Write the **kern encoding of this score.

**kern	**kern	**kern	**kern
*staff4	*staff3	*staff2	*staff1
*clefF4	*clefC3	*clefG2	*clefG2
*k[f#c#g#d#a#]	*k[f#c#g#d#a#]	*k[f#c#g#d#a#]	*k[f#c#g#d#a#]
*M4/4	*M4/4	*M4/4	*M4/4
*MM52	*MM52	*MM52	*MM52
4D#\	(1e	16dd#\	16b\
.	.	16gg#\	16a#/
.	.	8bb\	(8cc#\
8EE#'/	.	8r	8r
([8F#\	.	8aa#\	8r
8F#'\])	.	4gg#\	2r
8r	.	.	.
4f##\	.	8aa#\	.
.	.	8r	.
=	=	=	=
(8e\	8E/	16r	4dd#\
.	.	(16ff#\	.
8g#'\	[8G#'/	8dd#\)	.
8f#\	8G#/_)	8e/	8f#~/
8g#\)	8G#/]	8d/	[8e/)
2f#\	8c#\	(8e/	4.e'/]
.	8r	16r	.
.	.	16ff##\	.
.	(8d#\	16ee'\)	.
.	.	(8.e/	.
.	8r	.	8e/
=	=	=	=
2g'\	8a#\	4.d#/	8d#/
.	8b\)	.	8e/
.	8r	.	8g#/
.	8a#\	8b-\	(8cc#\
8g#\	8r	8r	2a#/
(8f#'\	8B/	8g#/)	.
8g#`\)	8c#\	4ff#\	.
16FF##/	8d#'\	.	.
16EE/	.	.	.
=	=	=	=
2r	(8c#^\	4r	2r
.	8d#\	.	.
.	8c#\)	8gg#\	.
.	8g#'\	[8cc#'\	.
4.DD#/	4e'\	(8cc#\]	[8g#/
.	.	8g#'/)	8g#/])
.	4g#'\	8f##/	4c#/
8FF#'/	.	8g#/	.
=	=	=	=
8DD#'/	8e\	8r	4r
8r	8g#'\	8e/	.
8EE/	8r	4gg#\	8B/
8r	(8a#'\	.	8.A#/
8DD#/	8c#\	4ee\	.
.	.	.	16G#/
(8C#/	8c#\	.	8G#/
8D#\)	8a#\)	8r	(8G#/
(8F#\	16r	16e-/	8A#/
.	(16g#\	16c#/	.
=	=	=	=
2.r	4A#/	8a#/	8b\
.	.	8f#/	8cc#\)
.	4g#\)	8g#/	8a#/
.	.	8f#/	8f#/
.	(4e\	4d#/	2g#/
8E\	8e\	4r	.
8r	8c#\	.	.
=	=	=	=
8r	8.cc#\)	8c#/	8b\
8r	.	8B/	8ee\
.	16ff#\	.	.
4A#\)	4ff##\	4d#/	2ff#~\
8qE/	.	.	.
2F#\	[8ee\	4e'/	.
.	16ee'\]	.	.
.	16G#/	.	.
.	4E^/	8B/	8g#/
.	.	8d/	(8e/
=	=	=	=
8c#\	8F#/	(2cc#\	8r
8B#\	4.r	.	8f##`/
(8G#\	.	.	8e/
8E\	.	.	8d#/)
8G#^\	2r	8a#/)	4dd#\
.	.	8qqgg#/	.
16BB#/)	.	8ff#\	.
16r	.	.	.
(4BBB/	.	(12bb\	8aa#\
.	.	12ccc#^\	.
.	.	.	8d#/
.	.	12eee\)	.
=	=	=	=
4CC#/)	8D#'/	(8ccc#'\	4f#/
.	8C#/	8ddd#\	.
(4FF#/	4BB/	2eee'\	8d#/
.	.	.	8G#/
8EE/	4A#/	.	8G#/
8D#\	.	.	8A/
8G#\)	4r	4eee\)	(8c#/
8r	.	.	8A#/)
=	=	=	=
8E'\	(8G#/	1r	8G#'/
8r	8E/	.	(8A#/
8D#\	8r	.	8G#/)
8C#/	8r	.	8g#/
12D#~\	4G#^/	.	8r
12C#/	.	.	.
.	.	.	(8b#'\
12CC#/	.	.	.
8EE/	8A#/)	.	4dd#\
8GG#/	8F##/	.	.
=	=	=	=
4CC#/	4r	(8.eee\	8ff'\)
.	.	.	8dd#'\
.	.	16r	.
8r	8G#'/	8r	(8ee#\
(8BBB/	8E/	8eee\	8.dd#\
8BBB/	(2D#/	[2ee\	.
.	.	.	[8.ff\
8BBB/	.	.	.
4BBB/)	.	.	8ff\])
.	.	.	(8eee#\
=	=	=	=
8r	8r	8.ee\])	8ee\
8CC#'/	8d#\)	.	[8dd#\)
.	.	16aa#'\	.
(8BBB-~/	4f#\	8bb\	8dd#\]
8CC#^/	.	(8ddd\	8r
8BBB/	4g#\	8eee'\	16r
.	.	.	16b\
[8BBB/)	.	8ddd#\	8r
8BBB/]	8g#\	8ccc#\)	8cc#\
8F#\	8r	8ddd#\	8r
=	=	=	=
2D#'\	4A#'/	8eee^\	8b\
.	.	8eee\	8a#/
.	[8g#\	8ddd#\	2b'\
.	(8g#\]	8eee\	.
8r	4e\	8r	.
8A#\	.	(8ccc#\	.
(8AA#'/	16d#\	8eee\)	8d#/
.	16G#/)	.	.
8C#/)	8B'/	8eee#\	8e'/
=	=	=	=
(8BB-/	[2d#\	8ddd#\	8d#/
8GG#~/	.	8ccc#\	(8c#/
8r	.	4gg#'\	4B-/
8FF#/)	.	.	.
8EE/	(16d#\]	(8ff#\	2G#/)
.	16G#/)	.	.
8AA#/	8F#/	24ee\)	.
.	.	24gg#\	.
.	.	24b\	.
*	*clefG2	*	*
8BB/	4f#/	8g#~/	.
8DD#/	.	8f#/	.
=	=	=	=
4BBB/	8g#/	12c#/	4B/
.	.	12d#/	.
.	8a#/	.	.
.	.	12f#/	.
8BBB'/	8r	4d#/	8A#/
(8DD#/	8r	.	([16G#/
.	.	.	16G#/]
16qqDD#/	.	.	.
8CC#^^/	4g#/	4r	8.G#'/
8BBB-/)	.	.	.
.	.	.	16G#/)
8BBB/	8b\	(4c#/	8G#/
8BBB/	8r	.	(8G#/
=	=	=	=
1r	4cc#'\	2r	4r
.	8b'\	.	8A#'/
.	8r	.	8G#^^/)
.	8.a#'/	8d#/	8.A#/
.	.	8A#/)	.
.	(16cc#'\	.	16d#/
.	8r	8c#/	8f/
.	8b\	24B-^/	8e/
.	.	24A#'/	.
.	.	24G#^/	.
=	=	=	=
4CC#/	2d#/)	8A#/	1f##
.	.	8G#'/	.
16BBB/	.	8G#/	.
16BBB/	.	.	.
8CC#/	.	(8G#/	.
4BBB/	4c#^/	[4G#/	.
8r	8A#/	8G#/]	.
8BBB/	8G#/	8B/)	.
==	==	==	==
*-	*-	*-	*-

· · ·

Exercise details ▸
Count the lines in the items above that contain the string "kern", treating uppercase and lowercase as different. Reply with the number only.

Exercise solution ▸
2